Since pictures do not belong in the copy, please repeat every record below exactly without them.
START Data for the task
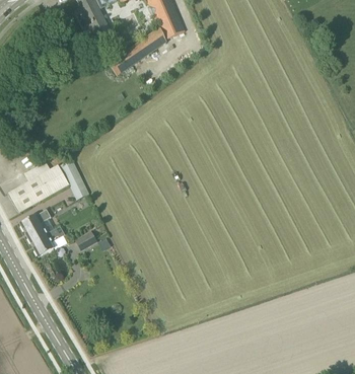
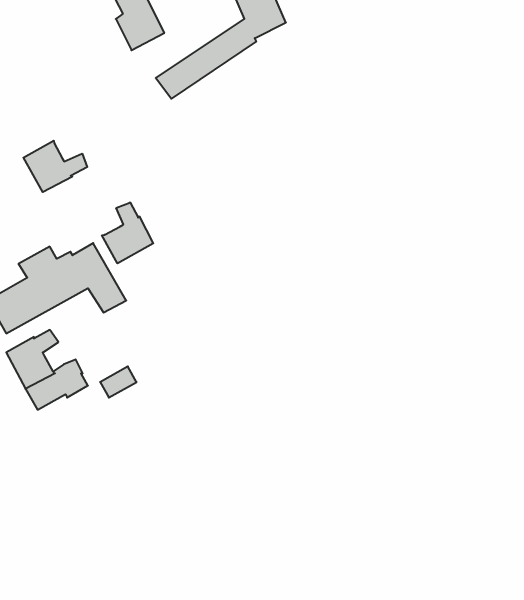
building: none -> [23,141,87,192]
building: none -> [102,202,153,263]

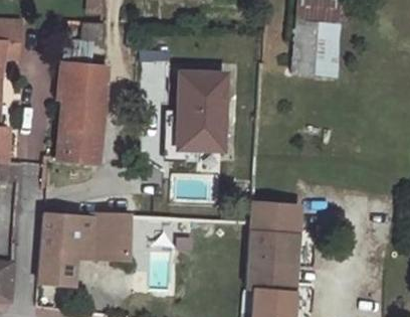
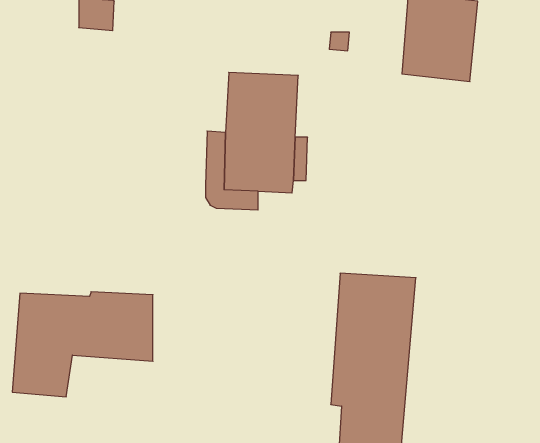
building: [56,62,108,162] -> none

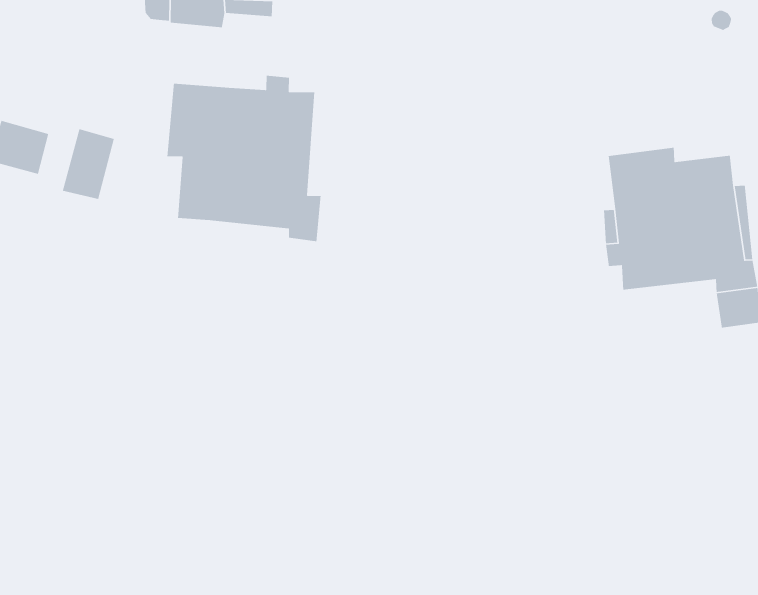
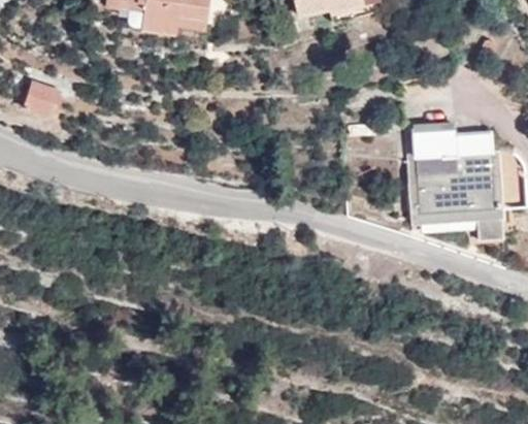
building: [166,75,322,242] -> none
building: [62,128,115,200] -> none

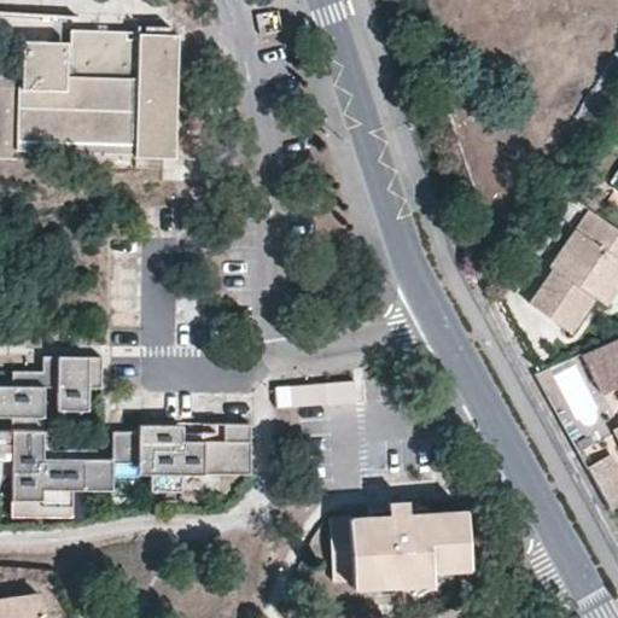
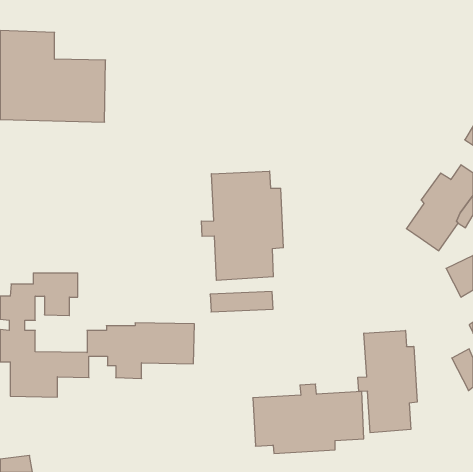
building: [71,30,180,159] -> none
building: none -> [201,171,283,280]
building: none -> [358,330,417,433]

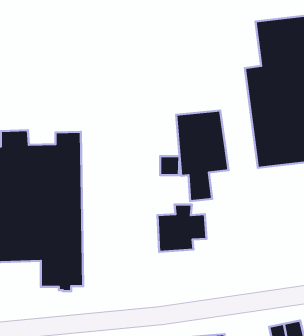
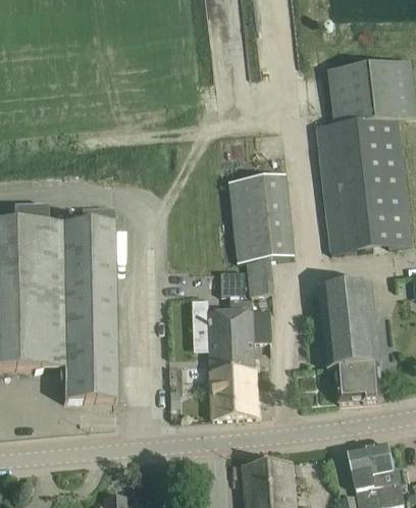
building: [160,156,180,175] -> [221,270,246,294]
building: none -> [318,280,381,401]
building: none -> [210,353,257,418]

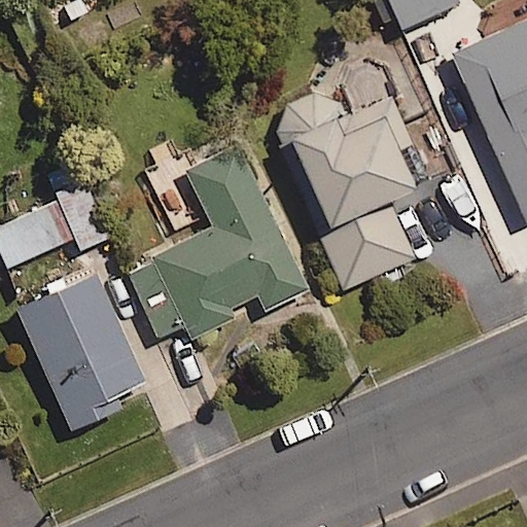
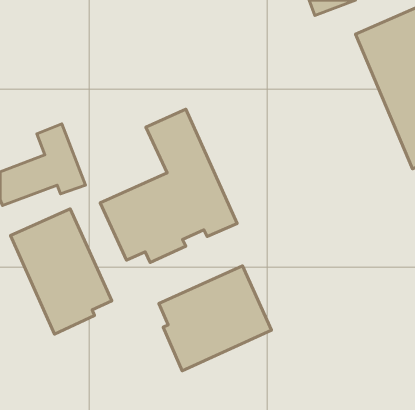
building: [277,55,415,289] -> none
building: none -> [159,266,271,371]

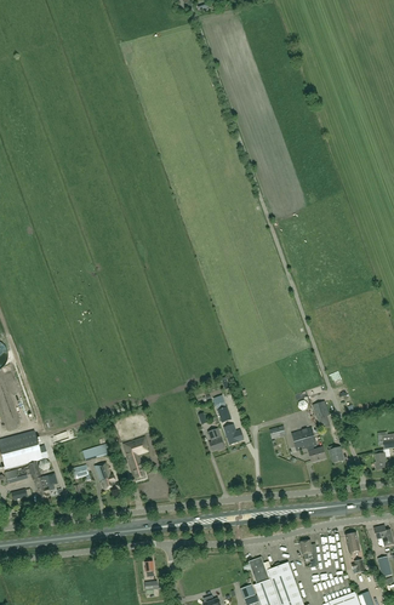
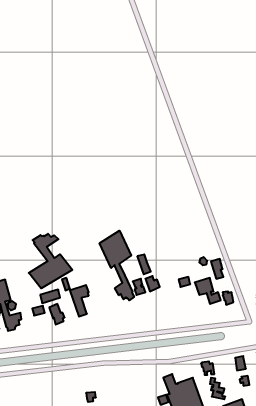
building: none -> [100,231,134,300]
building: none -> [29,234,72,288]

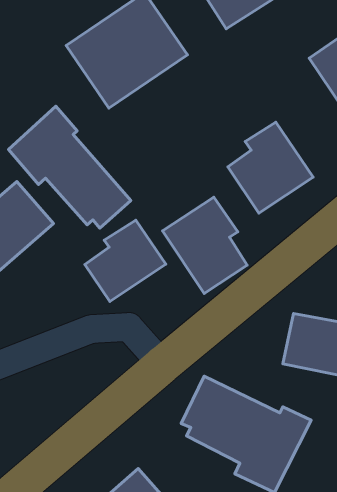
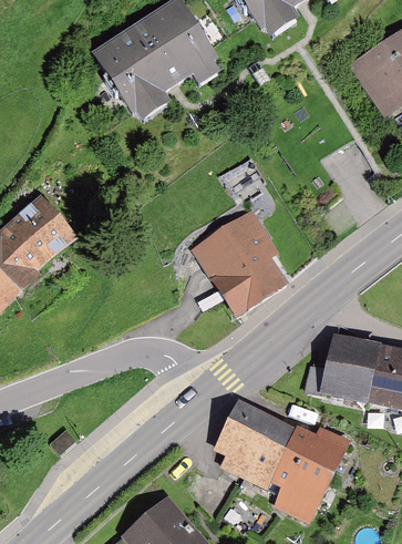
building: [9,106,131,228] -> none
building: [228,122,313,213] -> none
building: [85,220,166,302] -> none

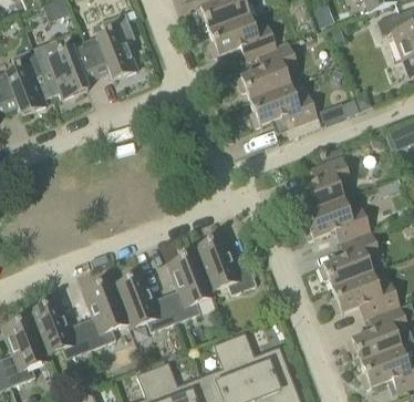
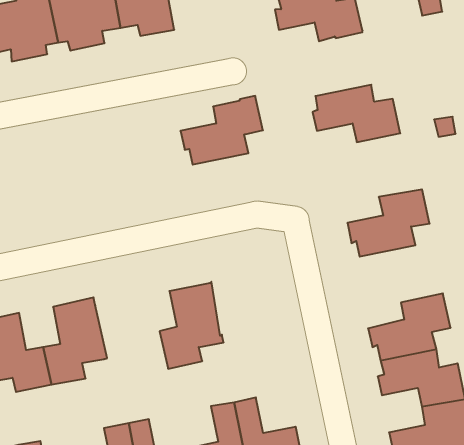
building: [237,42,298,101] -> [180,96,263,165]
building: [303,198,370,243] -> none
building: [194,236,257,293] -> none
building: [114,272,176,331] -> none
END Data for the task
**Output of the exercise:**
building: none -> [23,141,87,192]
building: none -> [102,202,153,263]

building: [56,62,108,162] -> none

building: [166,75,322,242] -> none
building: [62,128,115,200] -> none

building: [71,30,180,159] -> none
building: none -> [201,171,283,280]
building: none -> [358,330,417,433]

building: [160,156,180,175] -> [221,270,246,294]
building: none -> [318,280,381,401]
building: none -> [210,353,257,418]

building: [277,55,415,289] -> none
building: none -> [159,266,271,371]

building: none -> [100,231,134,300]
building: none -> [29,234,72,288]

building: [9,106,131,228] -> none
building: [228,122,313,213] -> none
building: [85,220,166,302] -> none

building: [237,42,298,101] -> [180,96,263,165]
building: [303,198,370,243] -> none
building: [194,236,257,293] -> none
building: [114,272,176,331] -> none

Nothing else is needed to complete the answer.